▸ ACTIVITY: In the records below, find the lines that include the string "plate" and report how many there are, nothing else.
'''
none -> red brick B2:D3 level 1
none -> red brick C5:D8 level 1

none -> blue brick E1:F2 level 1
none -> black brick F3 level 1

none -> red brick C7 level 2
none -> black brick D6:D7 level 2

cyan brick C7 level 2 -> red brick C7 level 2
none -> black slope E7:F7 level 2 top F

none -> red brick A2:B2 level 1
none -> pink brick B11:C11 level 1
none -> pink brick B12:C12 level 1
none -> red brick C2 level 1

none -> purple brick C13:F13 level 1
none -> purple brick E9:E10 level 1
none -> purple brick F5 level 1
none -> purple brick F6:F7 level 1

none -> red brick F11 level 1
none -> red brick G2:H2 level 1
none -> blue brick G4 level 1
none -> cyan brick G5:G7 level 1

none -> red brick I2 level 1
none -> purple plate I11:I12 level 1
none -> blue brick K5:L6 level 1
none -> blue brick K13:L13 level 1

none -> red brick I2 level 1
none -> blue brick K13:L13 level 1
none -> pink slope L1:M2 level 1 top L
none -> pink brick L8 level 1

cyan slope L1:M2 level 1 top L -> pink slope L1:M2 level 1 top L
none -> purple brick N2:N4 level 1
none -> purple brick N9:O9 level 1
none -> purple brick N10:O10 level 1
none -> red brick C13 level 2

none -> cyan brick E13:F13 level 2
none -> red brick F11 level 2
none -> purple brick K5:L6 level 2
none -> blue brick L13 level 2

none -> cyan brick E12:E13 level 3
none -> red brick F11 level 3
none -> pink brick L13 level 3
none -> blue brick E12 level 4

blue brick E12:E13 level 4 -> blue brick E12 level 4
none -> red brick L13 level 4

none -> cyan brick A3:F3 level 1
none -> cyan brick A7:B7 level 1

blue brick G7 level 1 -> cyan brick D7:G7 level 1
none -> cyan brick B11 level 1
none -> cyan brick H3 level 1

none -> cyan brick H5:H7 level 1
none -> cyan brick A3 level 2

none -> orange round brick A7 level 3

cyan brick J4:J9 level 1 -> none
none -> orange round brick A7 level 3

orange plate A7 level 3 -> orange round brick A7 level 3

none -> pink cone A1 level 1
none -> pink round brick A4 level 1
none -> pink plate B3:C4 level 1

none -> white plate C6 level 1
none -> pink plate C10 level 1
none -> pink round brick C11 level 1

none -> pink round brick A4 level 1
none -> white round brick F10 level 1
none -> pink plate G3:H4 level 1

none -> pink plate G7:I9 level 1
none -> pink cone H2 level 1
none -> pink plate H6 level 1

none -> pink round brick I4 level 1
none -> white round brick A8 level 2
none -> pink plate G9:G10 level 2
'''
▸ SOLUTION BELOW: 9